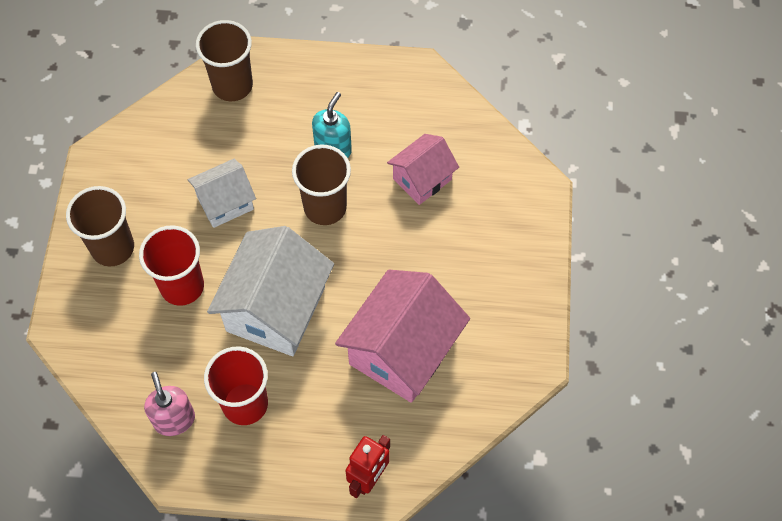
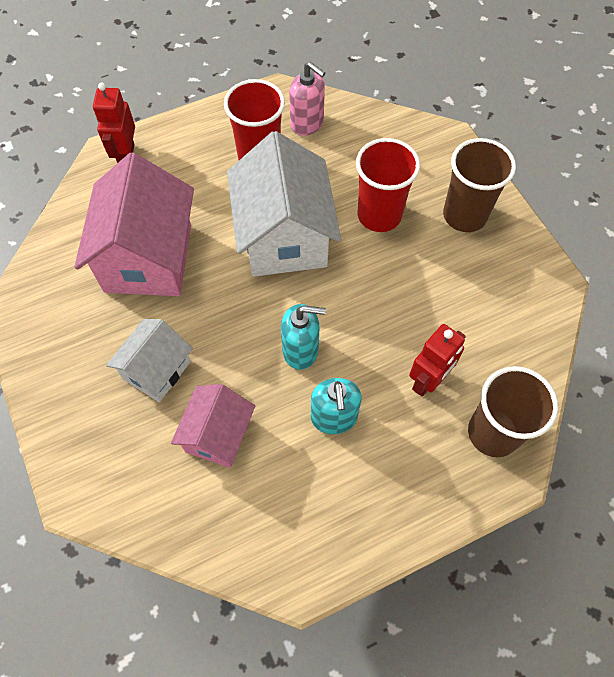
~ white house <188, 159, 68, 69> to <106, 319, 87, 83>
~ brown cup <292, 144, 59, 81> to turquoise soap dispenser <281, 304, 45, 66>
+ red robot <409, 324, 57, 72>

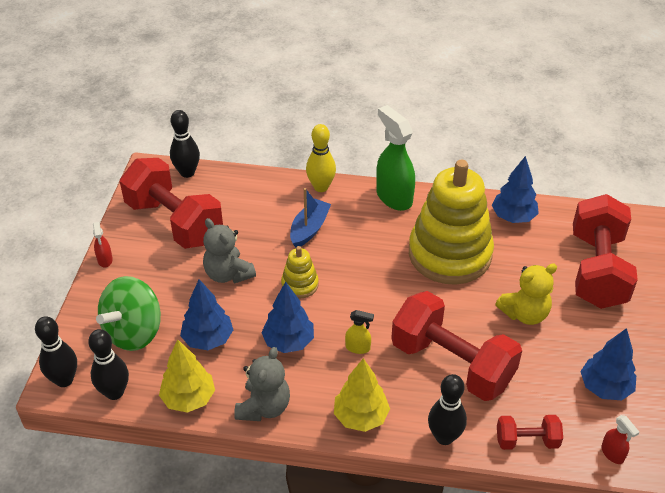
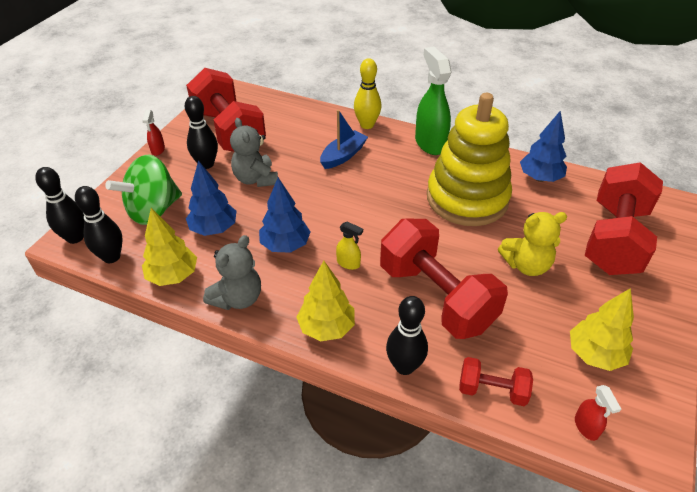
~ black bowling pin <170, 110, 30, 68> to <185, 96, 33, 73>
- yellow stacking toy <281, 246, 38, 53>
~ blue tree <580, 328, 56, 72> to yellow tree <570, 288, 64, 83>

#####

The copy has to start at the line that contains "324, 57, 72>" and end at the last line of the material above, matching the original exactly and holding no pictures.

+ red robot <409, 324, 57, 72>

~ black bowling pin <170, 110, 30, 68> to <185, 96, 33, 73>
- yellow stacking toy <281, 246, 38, 53>
~ blue tree <580, 328, 56, 72> to yellow tree <570, 288, 64, 83>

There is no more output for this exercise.